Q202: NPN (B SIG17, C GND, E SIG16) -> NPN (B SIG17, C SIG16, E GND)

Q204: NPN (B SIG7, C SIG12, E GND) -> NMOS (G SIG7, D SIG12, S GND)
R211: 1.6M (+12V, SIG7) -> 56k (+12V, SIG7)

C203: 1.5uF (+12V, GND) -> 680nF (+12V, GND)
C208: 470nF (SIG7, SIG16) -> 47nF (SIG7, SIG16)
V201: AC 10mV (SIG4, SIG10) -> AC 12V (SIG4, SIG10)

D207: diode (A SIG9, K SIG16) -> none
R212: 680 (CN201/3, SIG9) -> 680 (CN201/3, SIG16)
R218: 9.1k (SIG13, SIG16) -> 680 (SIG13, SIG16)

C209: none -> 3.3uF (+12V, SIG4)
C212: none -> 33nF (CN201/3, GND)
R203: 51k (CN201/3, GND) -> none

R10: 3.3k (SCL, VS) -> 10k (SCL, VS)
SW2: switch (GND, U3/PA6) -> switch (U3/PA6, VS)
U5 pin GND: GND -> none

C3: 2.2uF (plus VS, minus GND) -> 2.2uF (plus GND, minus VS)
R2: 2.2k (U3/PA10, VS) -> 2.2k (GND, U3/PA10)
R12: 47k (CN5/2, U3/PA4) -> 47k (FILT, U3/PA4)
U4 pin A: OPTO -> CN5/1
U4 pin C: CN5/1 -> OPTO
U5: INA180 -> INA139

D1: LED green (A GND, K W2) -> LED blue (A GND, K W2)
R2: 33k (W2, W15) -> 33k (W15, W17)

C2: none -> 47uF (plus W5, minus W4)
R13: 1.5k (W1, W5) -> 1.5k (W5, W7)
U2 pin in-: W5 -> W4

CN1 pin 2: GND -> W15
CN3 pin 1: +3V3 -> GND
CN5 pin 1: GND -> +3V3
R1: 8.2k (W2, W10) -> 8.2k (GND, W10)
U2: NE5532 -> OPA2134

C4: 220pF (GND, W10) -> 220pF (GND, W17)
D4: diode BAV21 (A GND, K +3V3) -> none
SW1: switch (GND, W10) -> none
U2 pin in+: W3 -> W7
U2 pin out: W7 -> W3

### What you have to do
Retype only the lines above between the line with "SW2: switch (GND, U3/PA6)" and the line with "SW1: switch (GND, W10) -> none", counting those two lines as well, and keep every character as it is.

### Exercise response
SW2: switch (GND, U3/PA6) -> switch (U3/PA6, VS)
U5 pin GND: GND -> none

C3: 2.2uF (plus VS, minus GND) -> 2.2uF (plus GND, minus VS)
R2: 2.2k (U3/PA10, VS) -> 2.2k (GND, U3/PA10)
R12: 47k (CN5/2, U3/PA4) -> 47k (FILT, U3/PA4)
U4 pin A: OPTO -> CN5/1
U4 pin C: CN5/1 -> OPTO
U5: INA180 -> INA139

D1: LED green (A GND, K W2) -> LED blue (A GND, K W2)
R2: 33k (W2, W15) -> 33k (W15, W17)

C2: none -> 47uF (plus W5, minus W4)
R13: 1.5k (W1, W5) -> 1.5k (W5, W7)
U2 pin in-: W5 -> W4

CN1 pin 2: GND -> W15
CN3 pin 1: +3V3 -> GND
CN5 pin 1: GND -> +3V3
R1: 8.2k (W2, W10) -> 8.2k (GND, W10)
U2: NE5532 -> OPA2134

C4: 220pF (GND, W10) -> 220pF (GND, W17)
D4: diode BAV21 (A GND, K +3V3) -> none
SW1: switch (GND, W10) -> none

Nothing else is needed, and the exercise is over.